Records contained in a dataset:
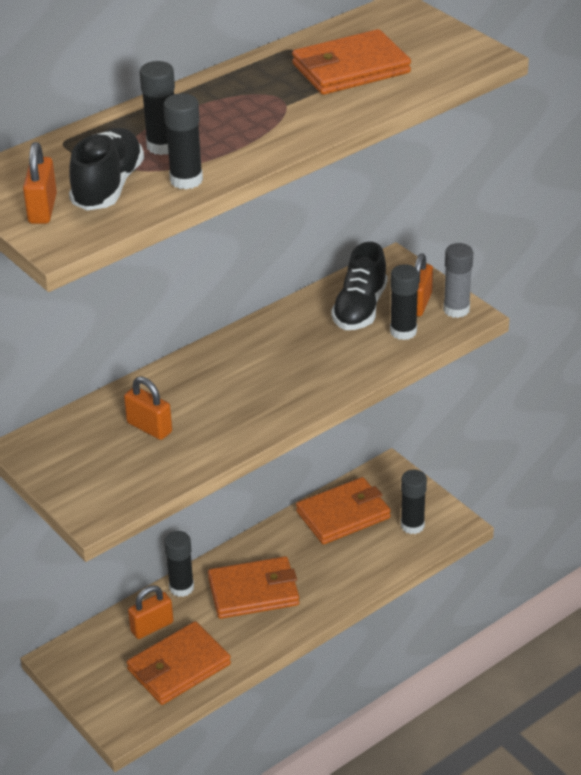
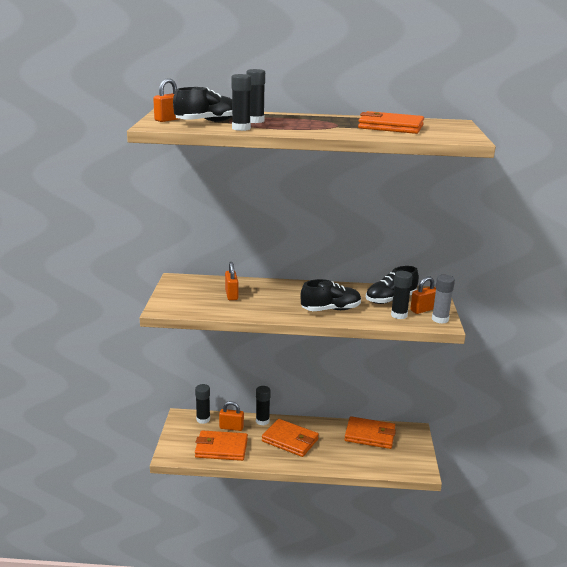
camera: 40 degrees right, 15 degrees down
black glue stick [401,470,427,534] -> black glue stick moved to [195,384,210,424]
none -> black shoe [300,279,361,311]

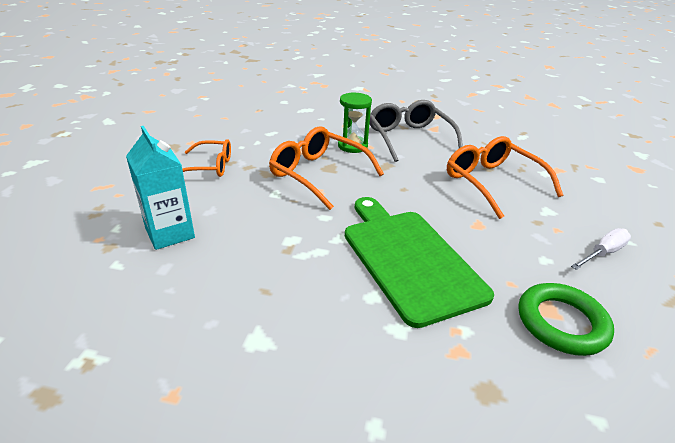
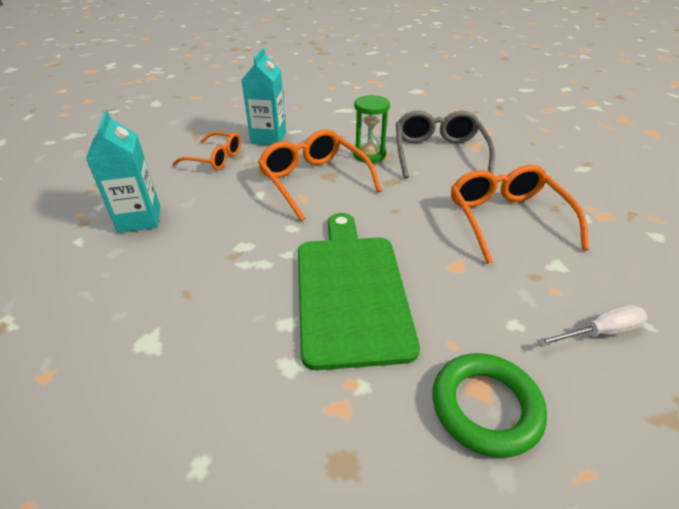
camera: 20 degrees right, 5 degrees up
none -> turquoise carton [242,48,286,145]

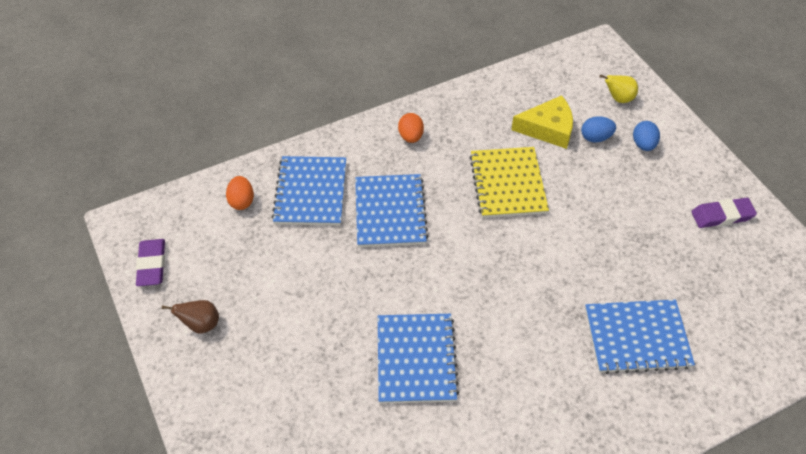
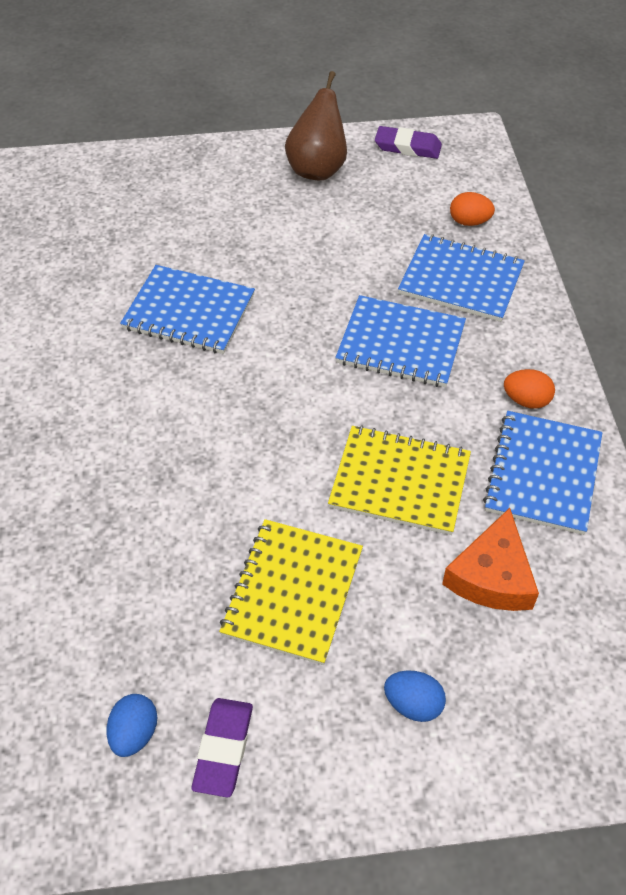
camera: 110 degrees right, 0 degrees up
brown pear [162,300,219,334] -> brown pear [285,71,347,180], size x1.76
yellow cheese [511,95,573,149] -> orange cheese [442,508,539,611]
blue egg [581,116,616,143] -> blue egg moved to [107,694,158,757]
blue notebook [585,299,695,374] -> blue notebook moved to [483,411,602,535]
yellow pear [600,75,638,103] -> none
none -> yellow notebook [219,519,363,665]

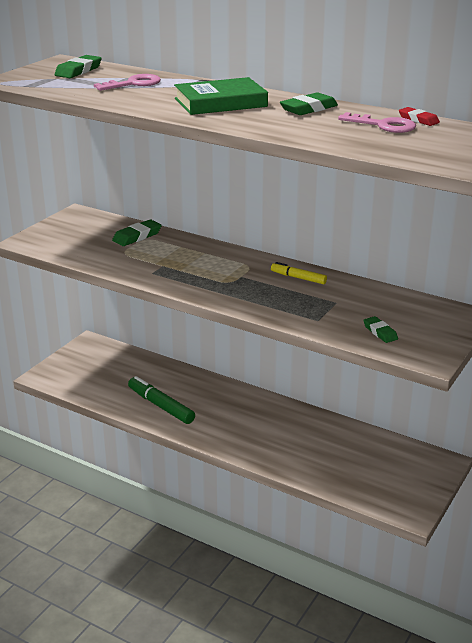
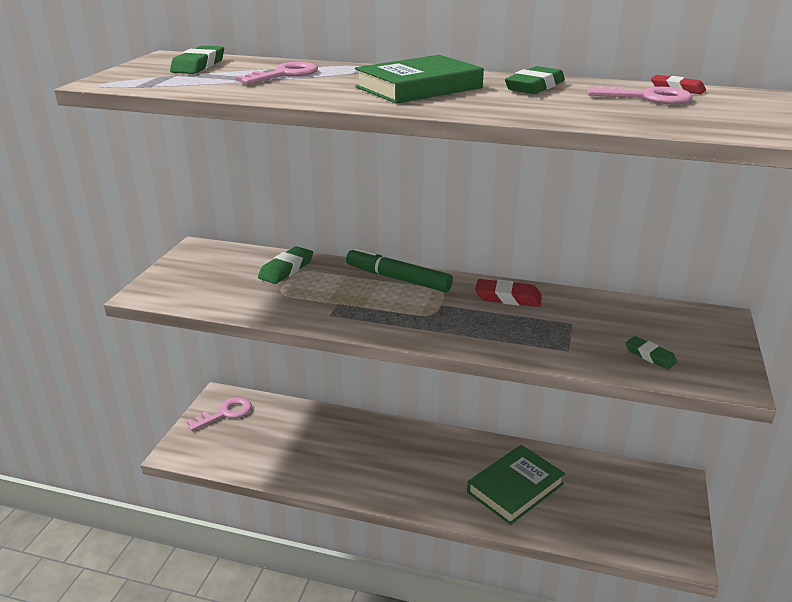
camera: 15 degrees left, 0 degrees up
green marker [128,376,195,424] -> green marker moved to [346,247,453,292]
yellow marker [271,262,327,284] -> red eraser [475,279,542,307]
none -> pink key [186,397,252,431]
none -> green book [467,445,565,525]

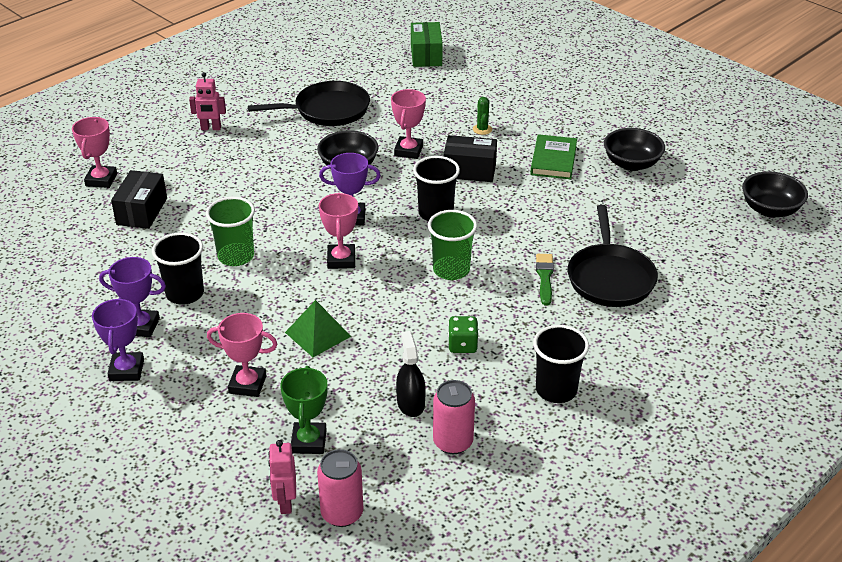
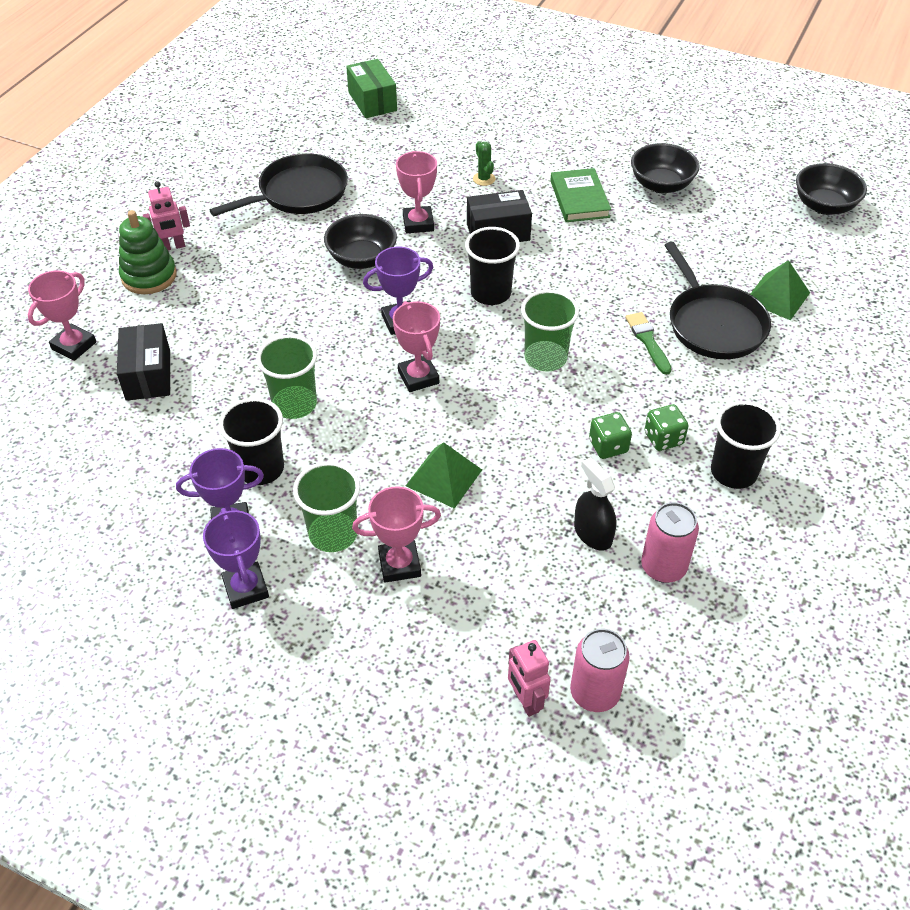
camera: 20 degrees left, 10 degrees up
pink trophy [72,117,117,188] -> pink trophy turned 45 degrees clockwise [28,271,96,361]
green trophy [280,366,327,454] -> none
none -> green stacking toy [119,210,177,294]
none -> green cup [293,462,360,552]
none -> green dice [645,404,688,451]
none -> green pyramid [750,260,810,320]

__PROBLEM STATEMENT__.
Give all the records again, exactly, without images.

__TASK SOLUTION__.
camera: 40 degrees right, 15 degrees down
black glue stick [401,470,427,534] -> black glue stick moved to [195,384,210,424]
none -> black shoe [300,279,361,311]

camera: 20 degrees right, 5 degrees up
none -> turquoise carton [242,48,286,145]

camera: 110 degrees right, 0 degrees up
brown pear [162,300,219,334] -> brown pear [285,71,347,180], size x1.76
yellow cheese [511,95,573,149] -> orange cheese [442,508,539,611]
blue egg [581,116,616,143] -> blue egg moved to [107,694,158,757]
blue notebook [585,299,695,374] -> blue notebook moved to [483,411,602,535]
yellow pear [600,75,638,103] -> none
none -> yellow notebook [219,519,363,665]

camera: 15 degrees left, 0 degrees up
green marker [128,376,195,424] -> green marker moved to [346,247,453,292]
yellow marker [271,262,327,284] -> red eraser [475,279,542,307]
none -> pink key [186,397,252,431]
none -> green book [467,445,565,525]

camera: 20 degrees left, 10 degrees up
pink trophy [72,117,117,188] -> pink trophy turned 45 degrees clockwise [28,271,96,361]
green trophy [280,366,327,454] -> none
none -> green stacking toy [119,210,177,294]
none -> green cup [293,462,360,552]
none -> green dice [645,404,688,451]
none -> green pyramid [750,260,810,320]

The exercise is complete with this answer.